_Items from a dataset:_
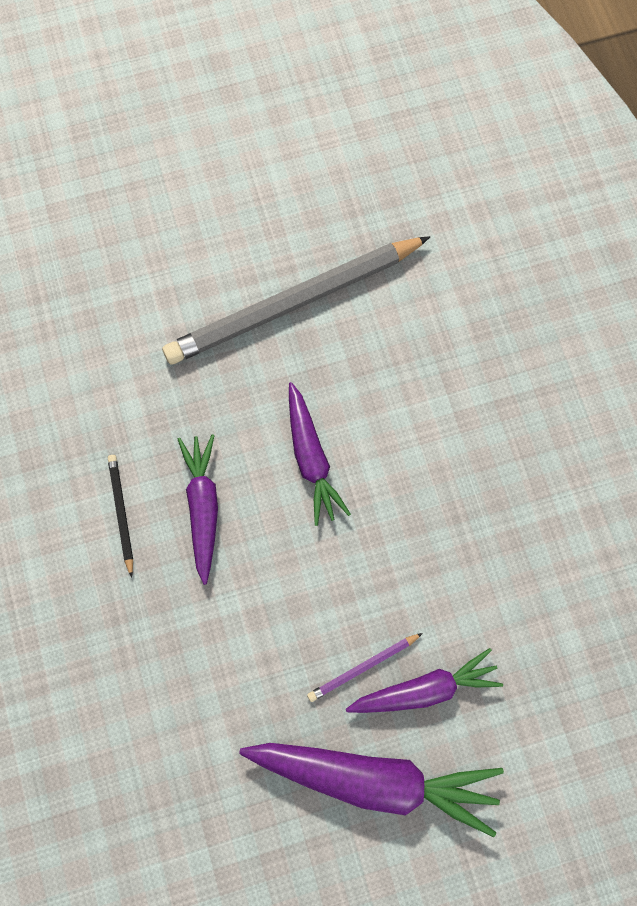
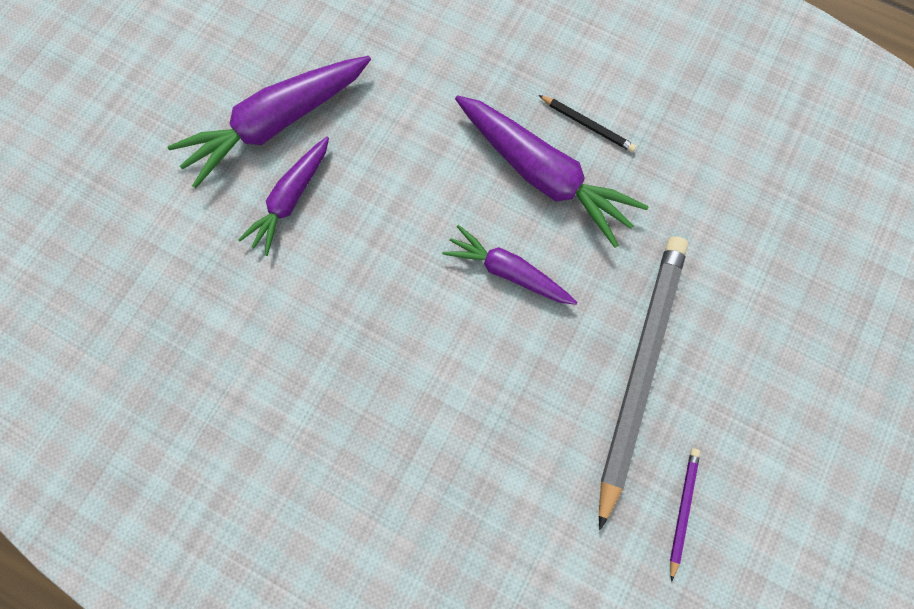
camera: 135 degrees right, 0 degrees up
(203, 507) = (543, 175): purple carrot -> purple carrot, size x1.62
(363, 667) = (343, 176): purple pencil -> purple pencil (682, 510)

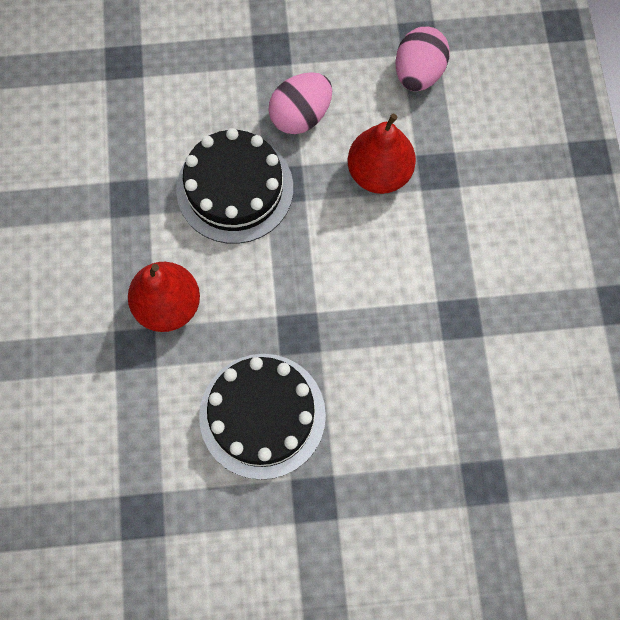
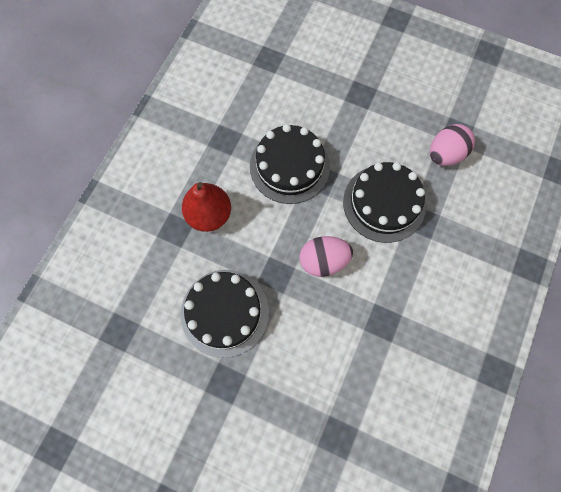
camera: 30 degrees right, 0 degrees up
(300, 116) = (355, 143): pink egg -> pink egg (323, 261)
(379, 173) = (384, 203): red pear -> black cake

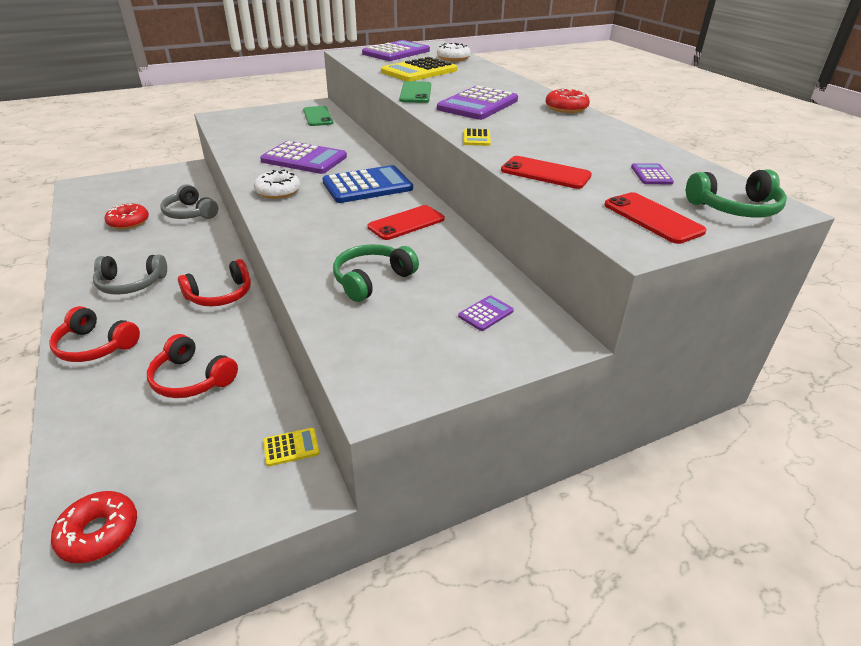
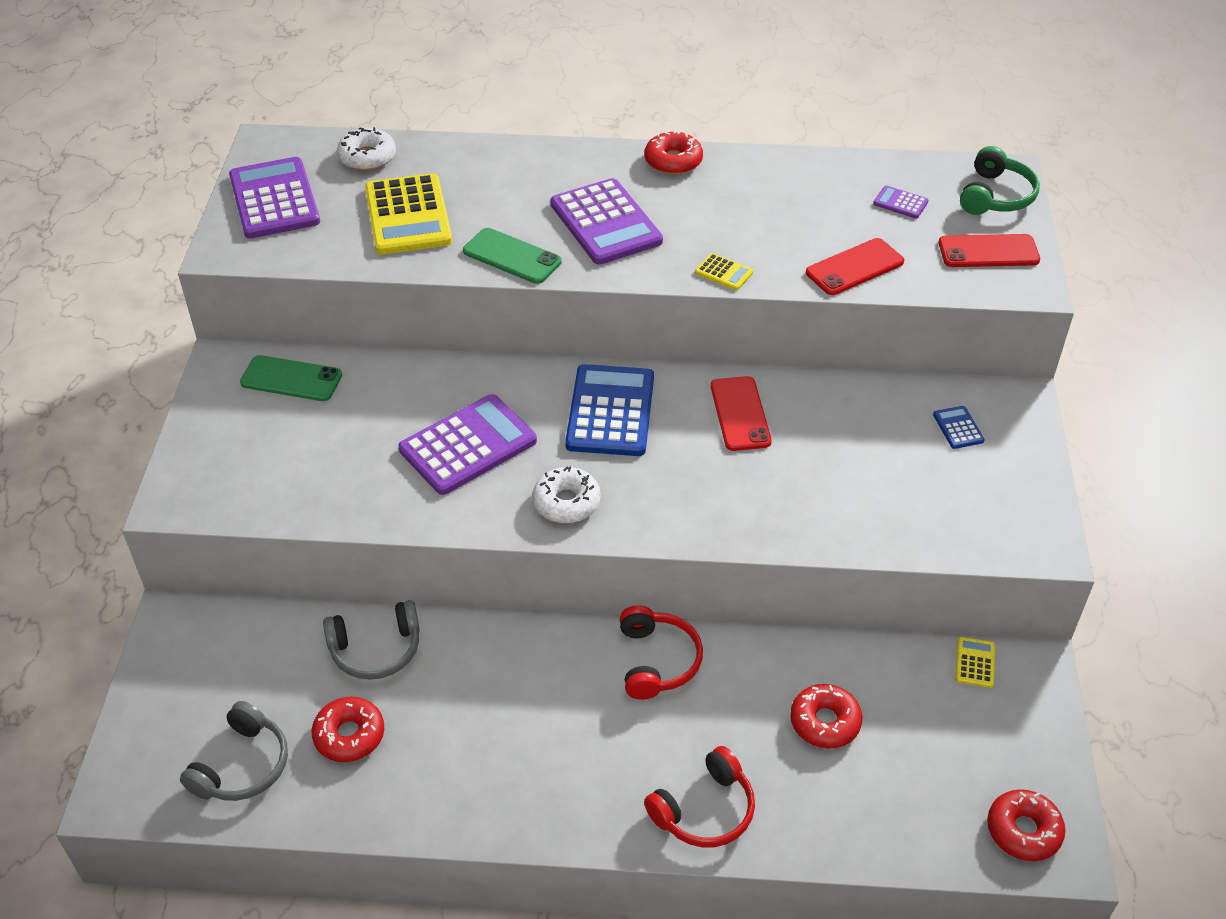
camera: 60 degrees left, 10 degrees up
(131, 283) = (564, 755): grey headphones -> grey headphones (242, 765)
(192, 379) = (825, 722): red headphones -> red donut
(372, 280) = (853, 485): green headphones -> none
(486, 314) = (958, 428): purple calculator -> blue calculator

_Work instruction:_ Return all the lines above exactly; none of the pictures should appear.

_Response area:_
camera: 135 degrees right, 0 degrees up
(203, 507) = (543, 175): purple carrot -> purple carrot, size x1.62
(363, 667) = (343, 176): purple pencil -> purple pencil (682, 510)

camera: 30 degrees right, 0 degrees up
(300, 116) = (355, 143): pink egg -> pink egg (323, 261)
(379, 173) = (384, 203): red pear -> black cake

camera: 60 degrees left, 10 degrees up
(131, 283) = (564, 755): grey headphones -> grey headphones (242, 765)
(192, 379) = (825, 722): red headphones -> red donut
(372, 280) = (853, 485): green headphones -> none
(486, 314) = (958, 428): purple calculator -> blue calculator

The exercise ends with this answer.